Omit the images and reproduce the rest of the entries exactly.

*Records for processing*
= Beginning of Section =

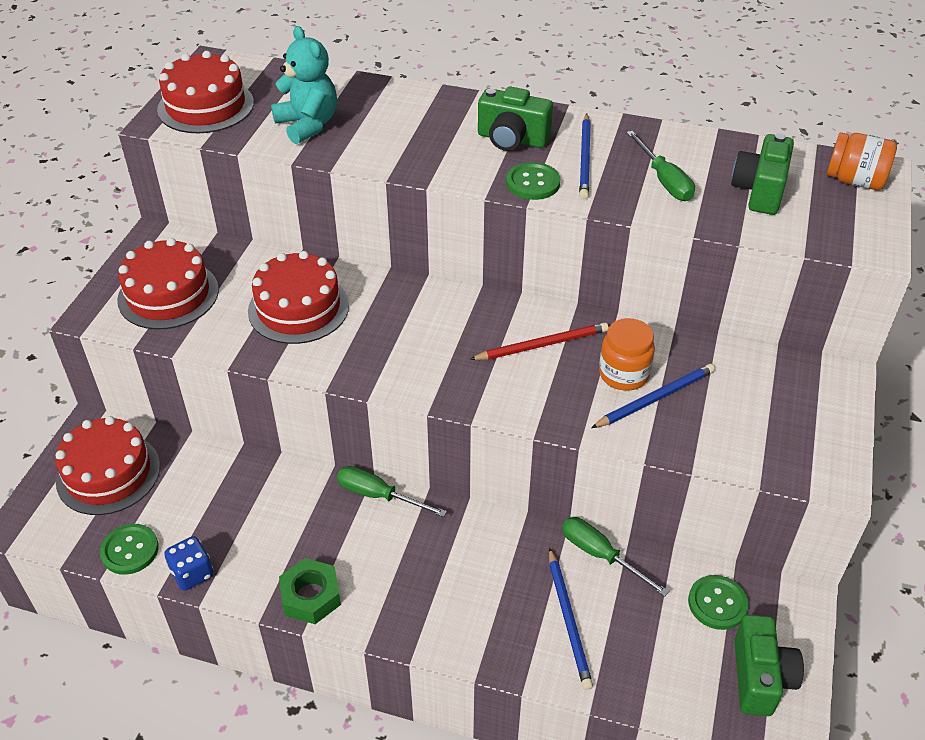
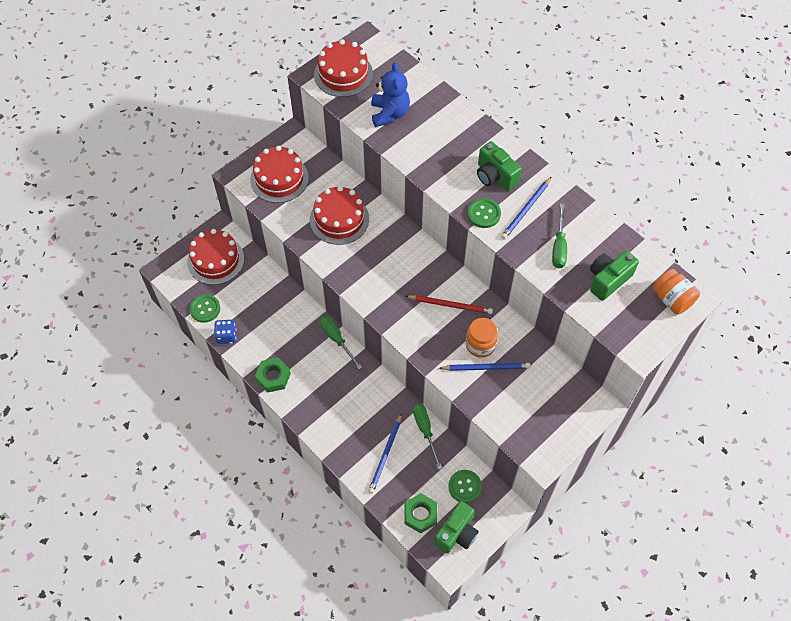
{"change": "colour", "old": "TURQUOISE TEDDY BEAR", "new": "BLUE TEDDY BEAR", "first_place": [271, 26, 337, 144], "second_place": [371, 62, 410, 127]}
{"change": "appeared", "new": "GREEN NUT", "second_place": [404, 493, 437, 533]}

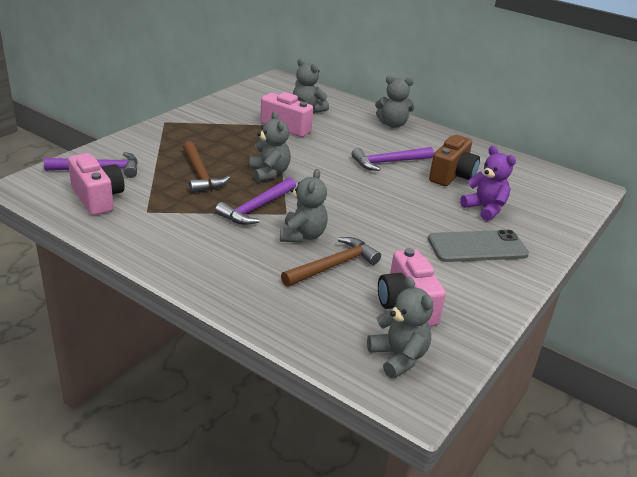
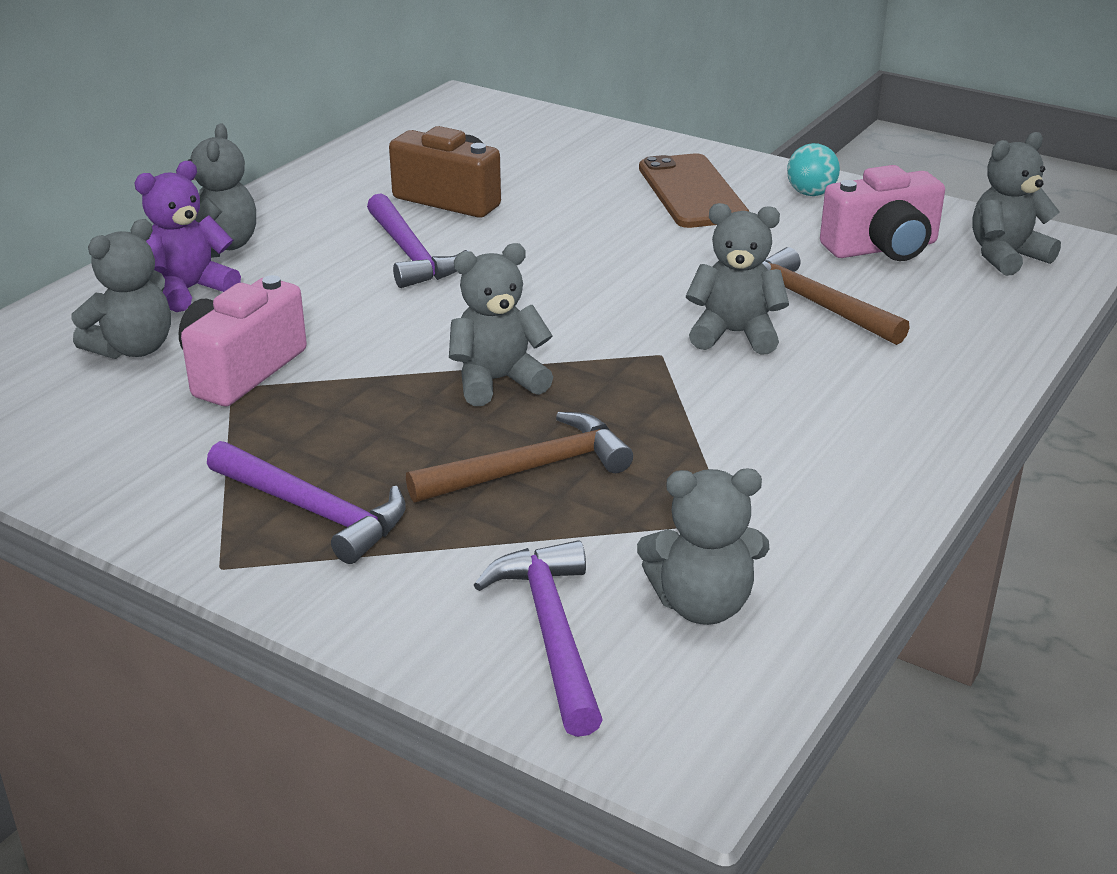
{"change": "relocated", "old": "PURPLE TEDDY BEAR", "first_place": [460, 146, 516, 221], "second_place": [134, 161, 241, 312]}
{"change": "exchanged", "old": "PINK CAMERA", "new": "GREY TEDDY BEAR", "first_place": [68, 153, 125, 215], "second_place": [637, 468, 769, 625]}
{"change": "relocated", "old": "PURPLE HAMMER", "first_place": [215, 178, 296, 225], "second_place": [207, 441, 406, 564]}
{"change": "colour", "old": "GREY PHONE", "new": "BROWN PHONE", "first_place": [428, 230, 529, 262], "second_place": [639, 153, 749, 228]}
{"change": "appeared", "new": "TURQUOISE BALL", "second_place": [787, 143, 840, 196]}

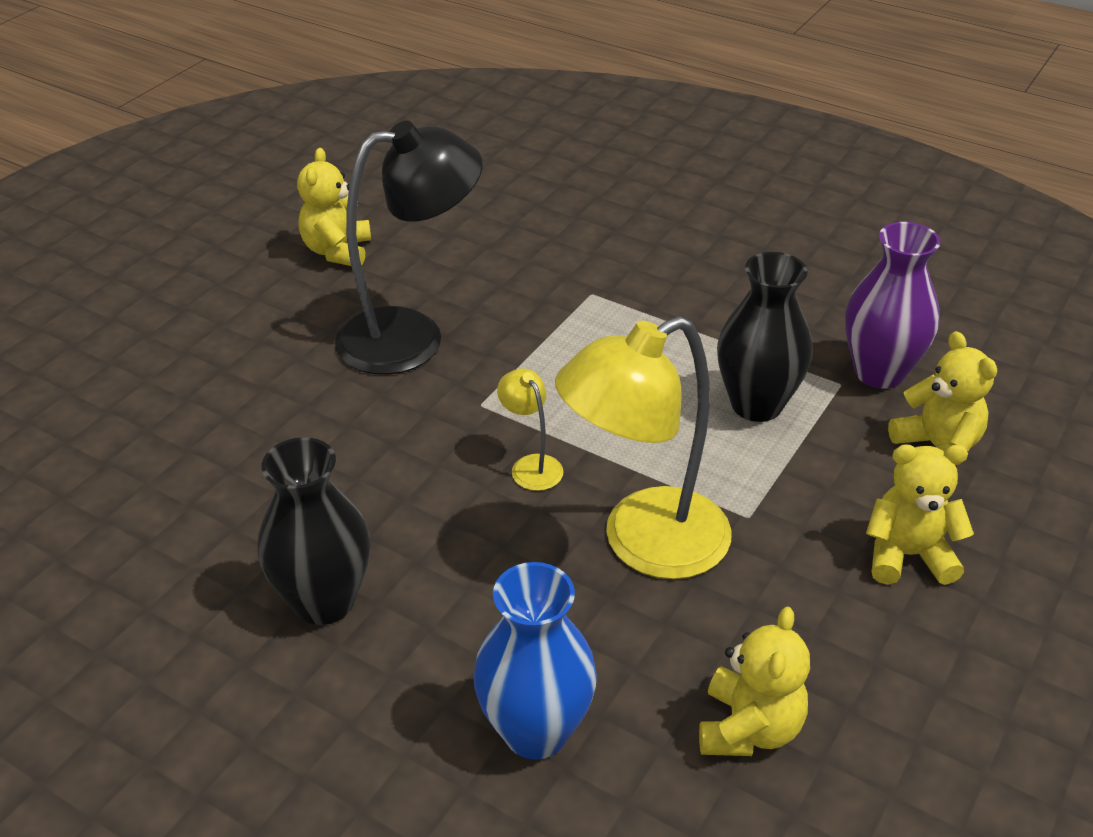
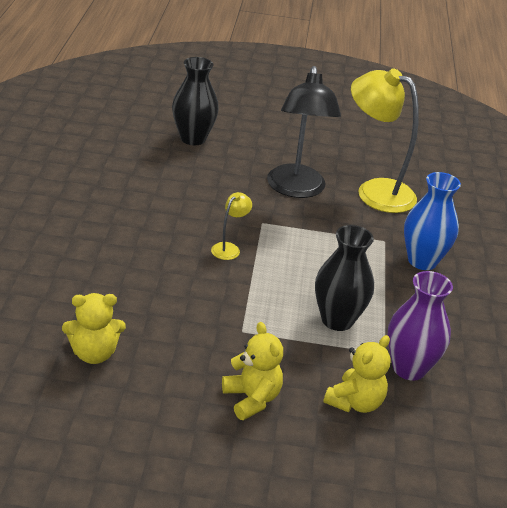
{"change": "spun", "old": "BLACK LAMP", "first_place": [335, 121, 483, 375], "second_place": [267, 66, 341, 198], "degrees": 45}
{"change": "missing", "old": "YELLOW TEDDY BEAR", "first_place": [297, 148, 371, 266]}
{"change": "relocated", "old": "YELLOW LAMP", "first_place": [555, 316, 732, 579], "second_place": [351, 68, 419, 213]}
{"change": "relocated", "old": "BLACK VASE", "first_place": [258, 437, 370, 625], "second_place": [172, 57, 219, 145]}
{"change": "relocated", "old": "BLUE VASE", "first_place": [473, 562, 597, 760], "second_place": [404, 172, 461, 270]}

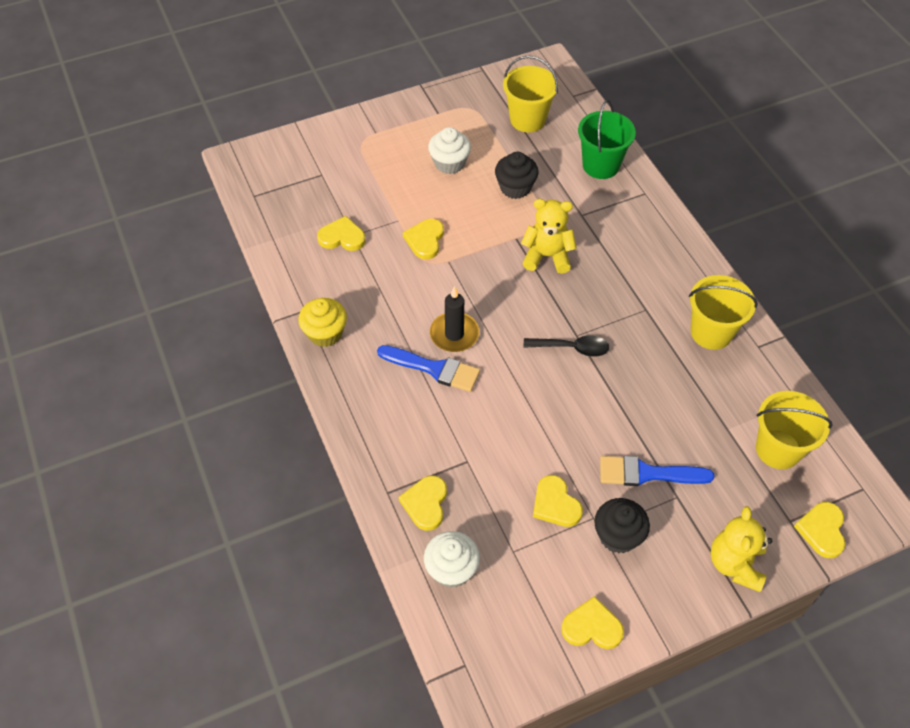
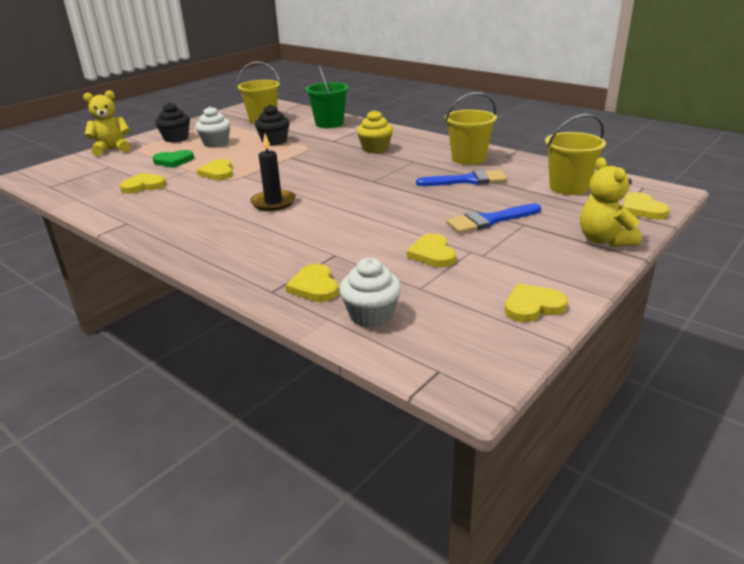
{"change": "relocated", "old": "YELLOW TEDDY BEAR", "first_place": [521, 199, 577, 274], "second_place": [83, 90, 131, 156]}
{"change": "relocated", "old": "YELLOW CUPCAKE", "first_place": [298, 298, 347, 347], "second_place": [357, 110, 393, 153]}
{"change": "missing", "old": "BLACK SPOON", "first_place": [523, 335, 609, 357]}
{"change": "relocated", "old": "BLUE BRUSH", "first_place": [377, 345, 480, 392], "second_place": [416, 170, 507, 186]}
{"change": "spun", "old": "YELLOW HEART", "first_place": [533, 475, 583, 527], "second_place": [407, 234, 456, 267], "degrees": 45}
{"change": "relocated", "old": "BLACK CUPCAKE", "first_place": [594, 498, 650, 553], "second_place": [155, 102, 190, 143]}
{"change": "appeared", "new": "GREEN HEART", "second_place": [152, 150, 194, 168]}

= End of Section =

*Your solution*
{"change": "colour", "old": "TURQUOISE TEDDY BEAR", "new": "BLUE TEDDY BEAR", "first_place": [271, 26, 337, 144], "second_place": [371, 62, 410, 127]}
{"change": "appeared", "new": "GREEN NUT", "second_place": [404, 493, 437, 533]}

{"change": "relocated", "old": "PURPLE TEDDY BEAR", "first_place": [460, 146, 516, 221], "second_place": [134, 161, 241, 312]}
{"change": "exchanged", "old": "PINK CAMERA", "new": "GREY TEDDY BEAR", "first_place": [68, 153, 125, 215], "second_place": [637, 468, 769, 625]}
{"change": "relocated", "old": "PURPLE HAMMER", "first_place": [215, 178, 296, 225], "second_place": [207, 441, 406, 564]}
{"change": "colour", "old": "GREY PHONE", "new": "BROWN PHONE", "first_place": [428, 230, 529, 262], "second_place": [639, 153, 749, 228]}
{"change": "appeared", "new": "TURQUOISE BALL", "second_place": [787, 143, 840, 196]}

{"change": "spun", "old": "BLACK LAMP", "first_place": [335, 121, 483, 375], "second_place": [267, 66, 341, 198], "degrees": 45}
{"change": "missing", "old": "YELLOW TEDDY BEAR", "first_place": [297, 148, 371, 266]}
{"change": "relocated", "old": "YELLOW LAMP", "first_place": [555, 316, 732, 579], "second_place": [351, 68, 419, 213]}
{"change": "relocated", "old": "BLACK VASE", "first_place": [258, 437, 370, 625], "second_place": [172, 57, 219, 145]}
{"change": "relocated", "old": "BLUE VASE", "first_place": [473, 562, 597, 760], "second_place": [404, 172, 461, 270]}

{"change": "relocated", "old": "YELLOW TEDDY BEAR", "first_place": [521, 199, 577, 274], "second_place": [83, 90, 131, 156]}
{"change": "relocated", "old": "YELLOW CUPCAKE", "first_place": [298, 298, 347, 347], "second_place": [357, 110, 393, 153]}
{"change": "missing", "old": "BLACK SPOON", "first_place": [523, 335, 609, 357]}
{"change": "relocated", "old": "BLUE BRUSH", "first_place": [377, 345, 480, 392], "second_place": [416, 170, 507, 186]}
{"change": "spun", "old": "YELLOW HEART", "first_place": [533, 475, 583, 527], "second_place": [407, 234, 456, 267], "degrees": 45}
{"change": "relocated", "old": "BLACK CUPCAKE", "first_place": [594, 498, 650, 553], "second_place": [155, 102, 190, 143]}
{"change": "appeared", "new": "GREEN HEART", "second_place": [152, 150, 194, 168]}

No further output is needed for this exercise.